* _WORK TO BE COMPLETED_: Extract the first line through the line containing "green pentagon: moved" from the listing below, exactly as written.

* _SUPPLIED MATERIAL_:
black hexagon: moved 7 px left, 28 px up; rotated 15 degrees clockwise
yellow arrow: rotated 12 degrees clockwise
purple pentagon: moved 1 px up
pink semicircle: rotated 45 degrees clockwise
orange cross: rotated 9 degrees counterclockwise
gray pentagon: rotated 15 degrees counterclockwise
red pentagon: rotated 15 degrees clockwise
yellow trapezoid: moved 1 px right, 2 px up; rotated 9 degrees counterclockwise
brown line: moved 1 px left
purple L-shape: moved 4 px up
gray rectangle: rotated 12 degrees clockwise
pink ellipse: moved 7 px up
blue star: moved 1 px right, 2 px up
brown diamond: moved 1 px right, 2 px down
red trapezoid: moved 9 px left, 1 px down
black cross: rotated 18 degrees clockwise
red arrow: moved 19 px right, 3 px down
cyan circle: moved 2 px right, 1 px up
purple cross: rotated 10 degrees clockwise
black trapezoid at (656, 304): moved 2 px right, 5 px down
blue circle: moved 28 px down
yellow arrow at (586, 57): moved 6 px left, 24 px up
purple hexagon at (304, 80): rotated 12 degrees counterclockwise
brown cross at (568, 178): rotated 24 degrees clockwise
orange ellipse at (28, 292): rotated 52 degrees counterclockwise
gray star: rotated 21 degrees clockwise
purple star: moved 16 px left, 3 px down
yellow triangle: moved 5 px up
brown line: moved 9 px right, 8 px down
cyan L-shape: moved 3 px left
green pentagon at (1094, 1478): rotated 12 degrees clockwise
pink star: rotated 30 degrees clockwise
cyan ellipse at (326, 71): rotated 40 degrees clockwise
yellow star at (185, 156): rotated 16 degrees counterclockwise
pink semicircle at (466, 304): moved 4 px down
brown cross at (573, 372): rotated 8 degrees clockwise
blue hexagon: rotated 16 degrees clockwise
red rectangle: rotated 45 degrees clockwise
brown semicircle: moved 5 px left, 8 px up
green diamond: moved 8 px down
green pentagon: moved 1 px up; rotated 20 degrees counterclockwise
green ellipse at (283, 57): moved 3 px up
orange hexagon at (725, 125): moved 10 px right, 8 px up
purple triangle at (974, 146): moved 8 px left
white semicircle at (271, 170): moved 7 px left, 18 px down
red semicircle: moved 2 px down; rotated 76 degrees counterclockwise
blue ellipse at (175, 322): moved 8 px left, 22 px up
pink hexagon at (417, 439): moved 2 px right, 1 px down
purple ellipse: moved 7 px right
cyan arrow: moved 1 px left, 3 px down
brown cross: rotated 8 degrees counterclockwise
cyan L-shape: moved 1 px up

* _YOUR SOLUTION_:
black hexagon: moved 7 px left, 28 px up; rotated 15 degrees clockwise
yellow arrow: rotated 12 degrees clockwise
purple pentagon: moved 1 px up
pink semicircle: rotated 45 degrees clockwise
orange cross: rotated 9 degrees counterclockwise
gray pentagon: rotated 15 degrees counterclockwise
red pentagon: rotated 15 degrees clockwise
yellow trapezoid: moved 1 px right, 2 px up; rotated 9 degrees counterclockwise
brown line: moved 1 px left
purple L-shape: moved 4 px up
gray rectangle: rotated 12 degrees clockwise
pink ellipse: moved 7 px up
blue star: moved 1 px right, 2 px up
brown diamond: moved 1 px right, 2 px down
red trapezoid: moved 9 px left, 1 px down
black cross: rotated 18 degrees clockwise
red arrow: moved 19 px right, 3 px down
cyan circle: moved 2 px right, 1 px up
purple cross: rotated 10 degrees clockwise
black trapezoid at (656, 304): moved 2 px right, 5 px down
blue circle: moved 28 px down
yellow arrow at (586, 57): moved 6 px left, 24 px up
purple hexagon at (304, 80): rotated 12 degrees counterclockwise
brown cross at (568, 178): rotated 24 degrees clockwise
orange ellipse at (28, 292): rotated 52 degrees counterclockwise
gray star: rotated 21 degrees clockwise
purple star: moved 16 px left, 3 px down
yellow triangle: moved 5 px up
brown line: moved 9 px right, 8 px down
cyan L-shape: moved 3 px left
green pentagon at (1094, 1478): rotated 12 degrees clockwise
pink star: rotated 30 degrees clockwise
cyan ellipse at (326, 71): rotated 40 degrees clockwise
yellow star at (185, 156): rotated 16 degrees counterclockwise
pink semicircle at (466, 304): moved 4 px down
brown cross at (573, 372): rotated 8 degrees clockwise
blue hexagon: rotated 16 degrees clockwise
red rectangle: rotated 45 degrees clockwise
brown semicircle: moved 5 px left, 8 px up
green diamond: moved 8 px down
green pentagon: moved 1 px up; rotated 20 degrees counterclockwise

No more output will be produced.